_TASK DESCRIPTION_.
Below are some records; find each line that carries the word "headphones" and copy it.

(Coordinate-based change listings)
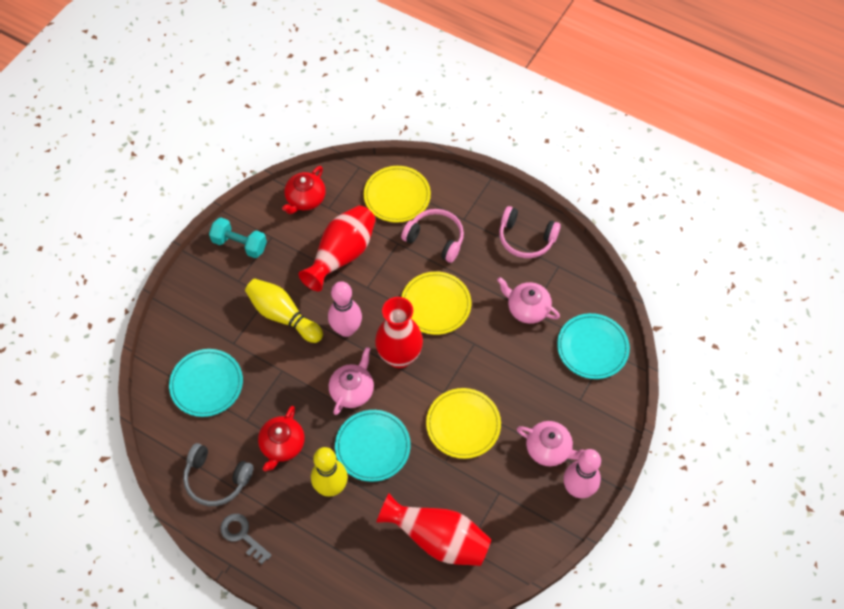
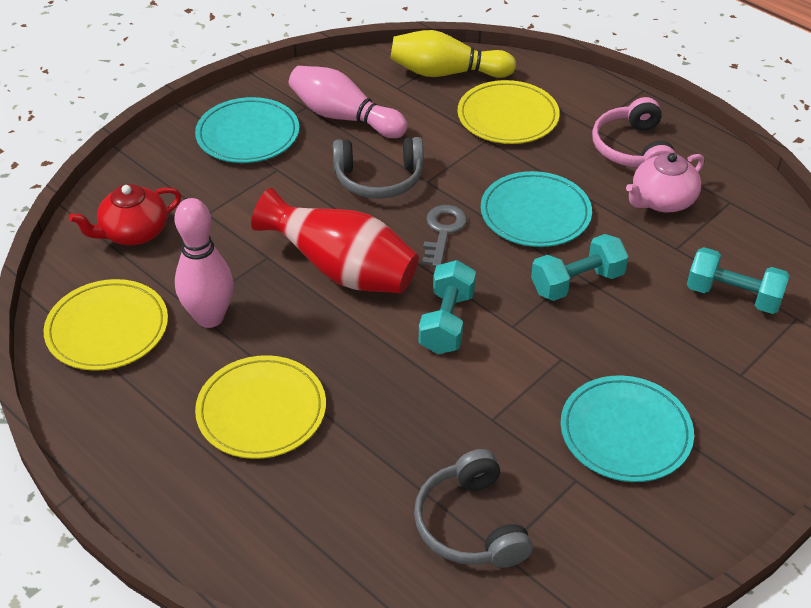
grey headphones: 1 -> 2
pink headphones: 2 -> 1
pink teapot: 3 -> 1
red teapot: 2 -> 1
red vase: 3 -> 1
turquoise dumbbell: 1 -> 3
yellow bowling pin: 2 -> 1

_ANSWER TO THE EXERCISE_.
grey headphones: 1 -> 2
pink headphones: 2 -> 1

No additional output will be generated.